>>>>

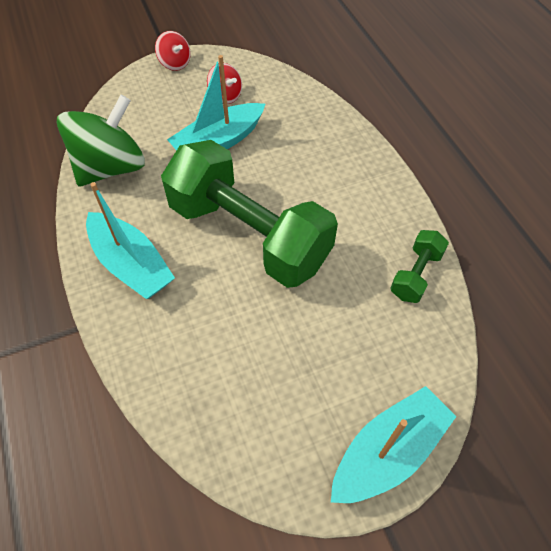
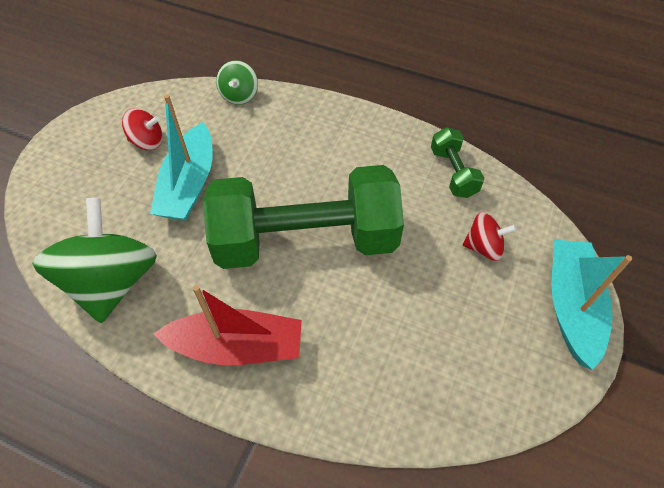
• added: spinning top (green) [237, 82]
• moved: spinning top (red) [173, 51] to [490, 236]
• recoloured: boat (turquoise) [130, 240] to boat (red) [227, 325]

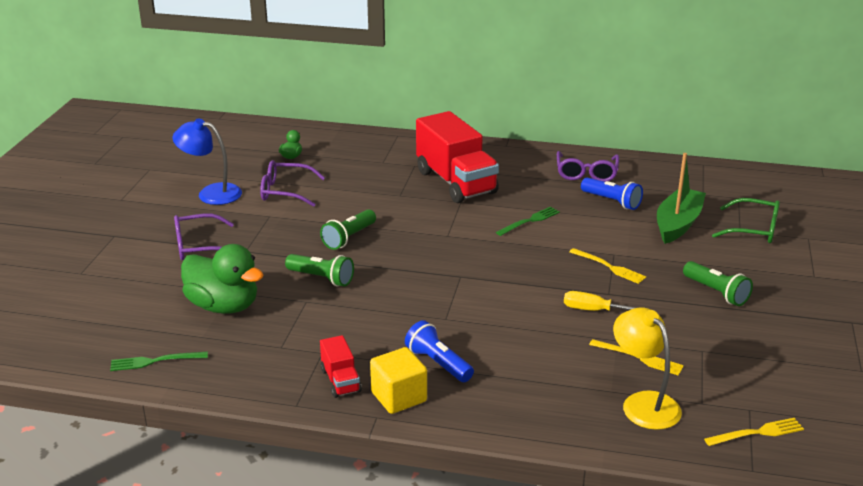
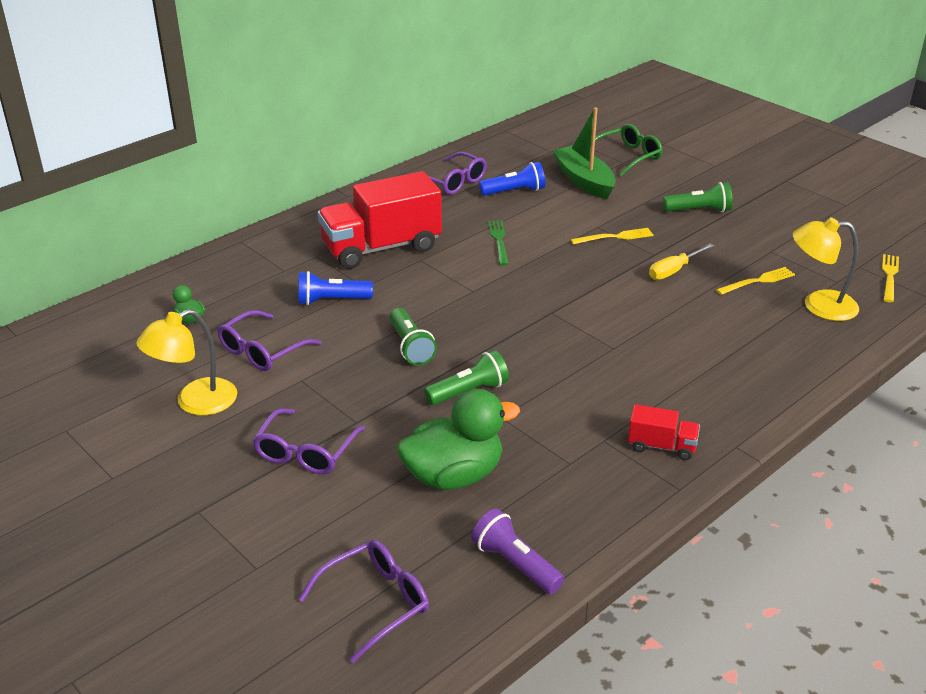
• removed: cube (yellow) [398, 380]
• added: glasses (purple) [363, 601]
• moved: flashlight (blue) [439, 351] to [335, 288]
• replaced: fork (green) [159, 361] to flashlight (purple) [517, 551]
• recoloured: lamp (blue) [207, 162] to lamp (yellow) [186, 362]
• turned: truck (red) [457, 157] = [380, 220] 150 degrees clockwise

<<<<

For this exercise, retype the data above exactly and skip every image.

Finished task:
• added: spinning top (green) [237, 82]
• moved: spinning top (red) [173, 51] to [490, 236]
• recoloured: boat (turquoise) [130, 240] to boat (red) [227, 325]

• removed: cube (yellow) [398, 380]
• added: glasses (purple) [363, 601]
• moved: flashlight (blue) [439, 351] to [335, 288]
• replaced: fork (green) [159, 361] to flashlight (purple) [517, 551]
• recoloured: lamp (blue) [207, 162] to lamp (yellow) [186, 362]
• turned: truck (red) [457, 157] = [380, 220] 150 degrees clockwise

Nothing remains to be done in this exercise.